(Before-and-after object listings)
────────────────────

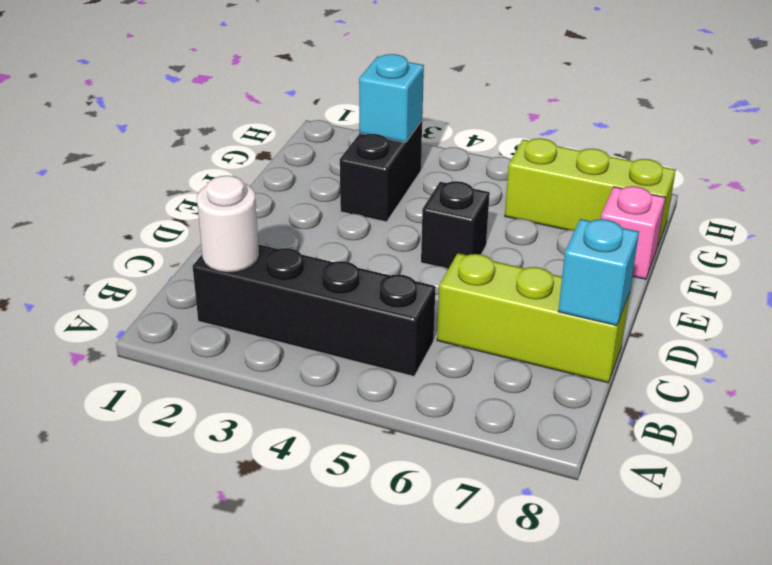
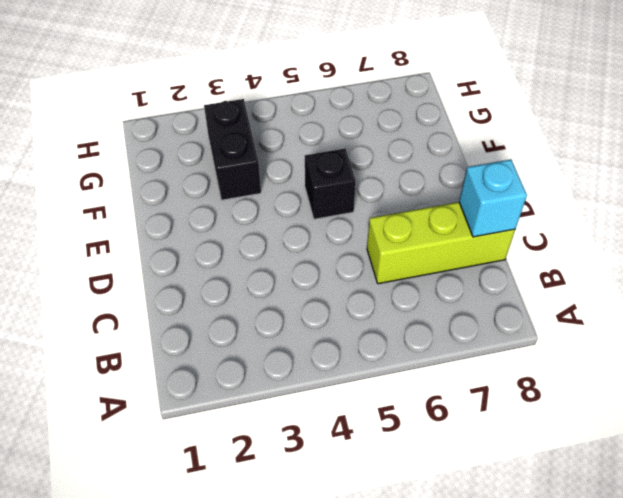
none -> black brick B2:B5 level 1
none -> pink brick F8 level 1

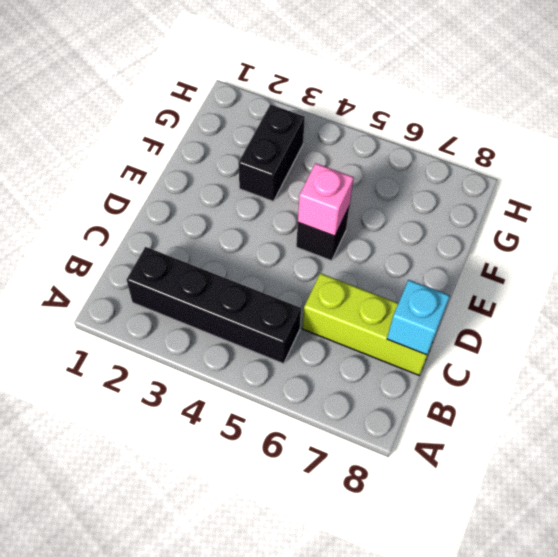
pink brick E5 level 2 -> pink brick F8 level 1
none -> lime brick G6:G8 level 1
none -> white round brick B2 level 2

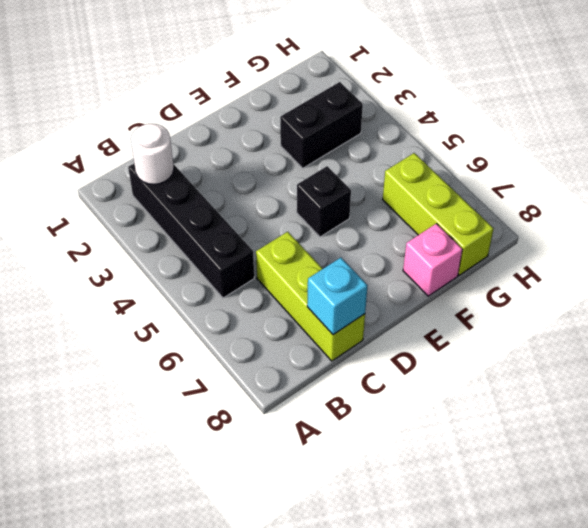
none -> cyan brick G3 level 2

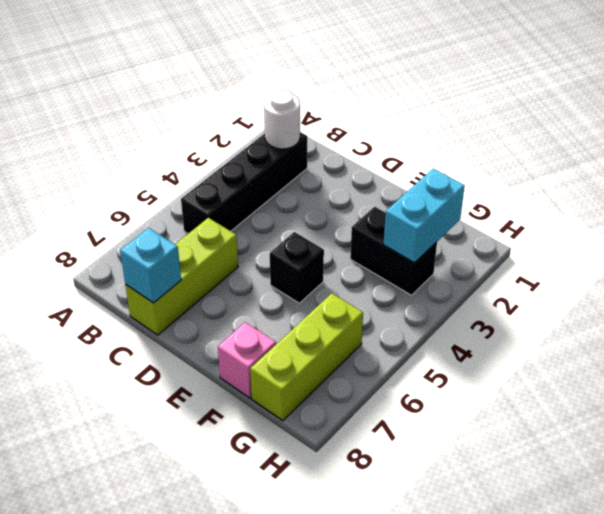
cyan brick G2:G3 level 2 -> cyan brick G3 level 2

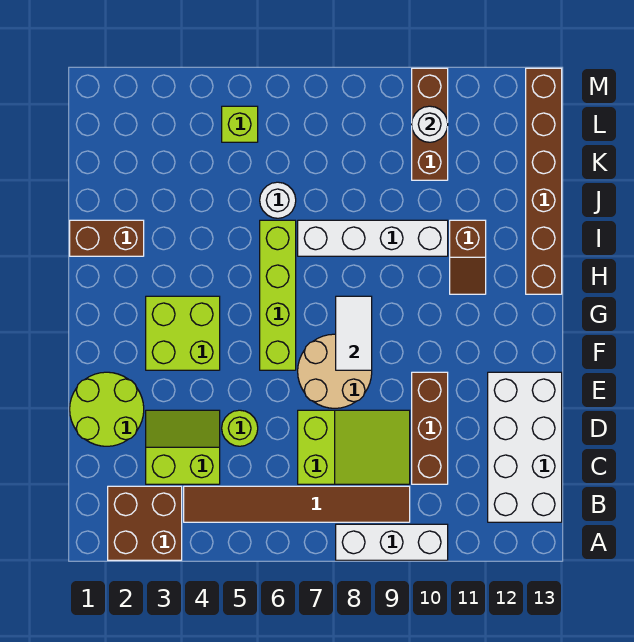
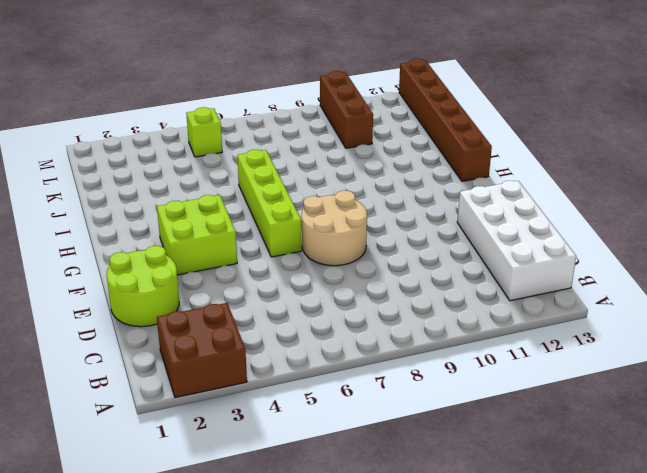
none -> white brick A8:A10 level 1
none -> brown tile B4:B9 level 1
none -> lime slope C3:D4 level 1 top C

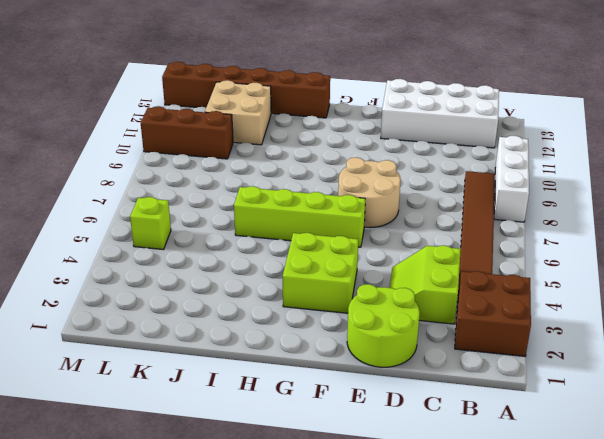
tan brick J11:K12 level 1 -> none
none -> lime slope C7:D9 level 1 top 7
none -> brown brick C10:E10 level 1
none -> lime round brick D5 level 1

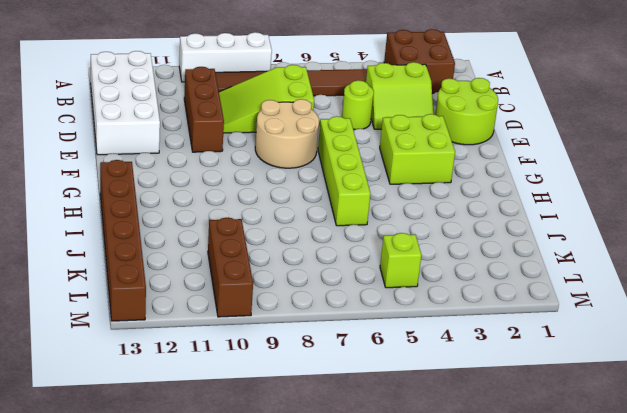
none -> brown slope H11:I11 level 1 top I
none -> brown brick I1:I2 level 1
none -> white brick I7:I10 level 1

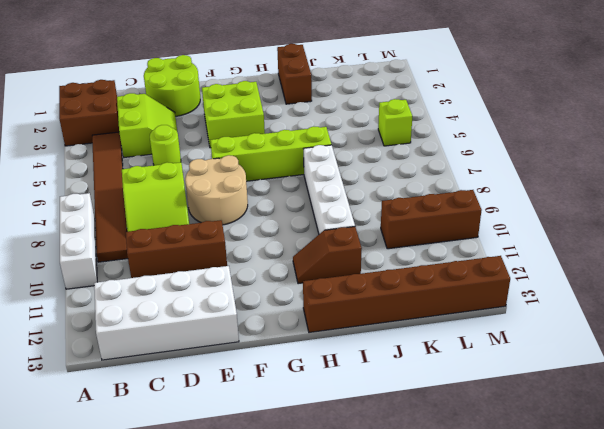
none -> white round brick J6 level 1
none -> white tile F8:G8 level 2
none -> white round brick L10 level 2

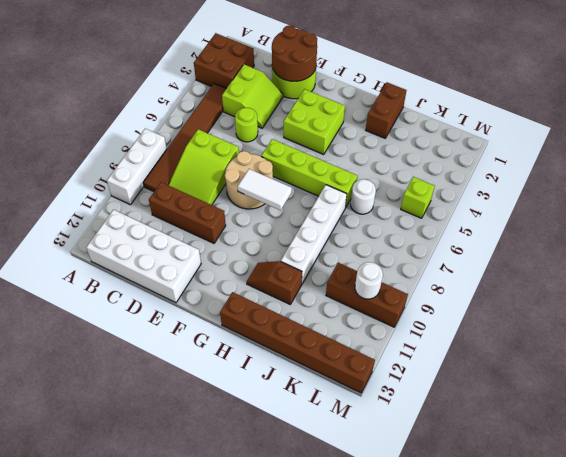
brown round brick D1:E2 level 2 -> none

────────────────────

Task requirements: All of the records above are to be written out exactly, minus their images.

Exercise solution:
none -> black brick B2:B5 level 1
none -> pink brick F8 level 1

pink brick E5 level 2 -> pink brick F8 level 1
none -> lime brick G6:G8 level 1
none -> white round brick B2 level 2

none -> cyan brick G3 level 2

cyan brick G2:G3 level 2 -> cyan brick G3 level 2

none -> white brick A8:A10 level 1
none -> brown tile B4:B9 level 1
none -> lime slope C3:D4 level 1 top C

tan brick J11:K12 level 1 -> none
none -> lime slope C7:D9 level 1 top 7
none -> brown brick C10:E10 level 1
none -> lime round brick D5 level 1

none -> brown slope H11:I11 level 1 top I
none -> brown brick I1:I2 level 1
none -> white brick I7:I10 level 1

none -> white round brick J6 level 1
none -> white tile F8:G8 level 2
none -> white round brick L10 level 2

brown round brick D1:E2 level 2 -> none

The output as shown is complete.